===== Data records =====
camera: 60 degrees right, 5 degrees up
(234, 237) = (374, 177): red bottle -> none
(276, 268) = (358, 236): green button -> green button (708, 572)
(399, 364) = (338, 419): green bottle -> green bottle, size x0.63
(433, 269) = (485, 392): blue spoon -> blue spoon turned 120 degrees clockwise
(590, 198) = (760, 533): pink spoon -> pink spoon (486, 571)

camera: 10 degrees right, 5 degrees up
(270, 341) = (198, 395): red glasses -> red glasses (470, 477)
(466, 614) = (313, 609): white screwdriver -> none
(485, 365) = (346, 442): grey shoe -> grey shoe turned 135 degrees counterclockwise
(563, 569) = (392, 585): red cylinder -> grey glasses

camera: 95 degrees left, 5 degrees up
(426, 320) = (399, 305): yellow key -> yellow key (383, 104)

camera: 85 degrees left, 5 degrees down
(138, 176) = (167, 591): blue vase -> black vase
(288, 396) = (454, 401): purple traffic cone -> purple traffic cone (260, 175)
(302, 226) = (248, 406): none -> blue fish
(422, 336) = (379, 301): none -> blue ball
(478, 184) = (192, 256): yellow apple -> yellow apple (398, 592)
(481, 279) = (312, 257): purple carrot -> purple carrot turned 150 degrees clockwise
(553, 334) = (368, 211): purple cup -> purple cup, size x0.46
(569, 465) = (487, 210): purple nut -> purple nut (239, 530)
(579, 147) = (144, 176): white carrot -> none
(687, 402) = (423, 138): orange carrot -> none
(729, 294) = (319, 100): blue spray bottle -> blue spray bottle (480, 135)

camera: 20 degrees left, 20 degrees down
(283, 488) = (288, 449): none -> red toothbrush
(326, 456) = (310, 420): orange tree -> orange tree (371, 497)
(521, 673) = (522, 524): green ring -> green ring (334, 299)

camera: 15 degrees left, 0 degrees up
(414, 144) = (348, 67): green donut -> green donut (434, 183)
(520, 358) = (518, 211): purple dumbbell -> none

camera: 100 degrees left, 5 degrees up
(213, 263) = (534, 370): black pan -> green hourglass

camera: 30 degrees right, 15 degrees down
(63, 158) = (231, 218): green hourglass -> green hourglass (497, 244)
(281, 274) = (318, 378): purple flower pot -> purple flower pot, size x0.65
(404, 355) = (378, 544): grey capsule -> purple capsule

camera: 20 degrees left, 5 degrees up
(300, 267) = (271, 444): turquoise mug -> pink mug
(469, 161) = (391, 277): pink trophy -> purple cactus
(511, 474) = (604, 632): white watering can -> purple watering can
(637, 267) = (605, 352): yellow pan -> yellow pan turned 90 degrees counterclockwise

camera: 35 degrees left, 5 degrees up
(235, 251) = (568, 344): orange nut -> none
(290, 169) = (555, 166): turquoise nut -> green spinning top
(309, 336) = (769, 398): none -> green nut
=====
Among the lines of the data, which ones contain the word "grey"? Show them.

> **Response box**
(485, 365) = (346, 442): grey shoe -> grey shoe turned 135 degrees counterclockwise
(563, 569) = (392, 585): red cylinder -> grey glasses
(404, 355) = (378, 544): grey capsule -> purple capsule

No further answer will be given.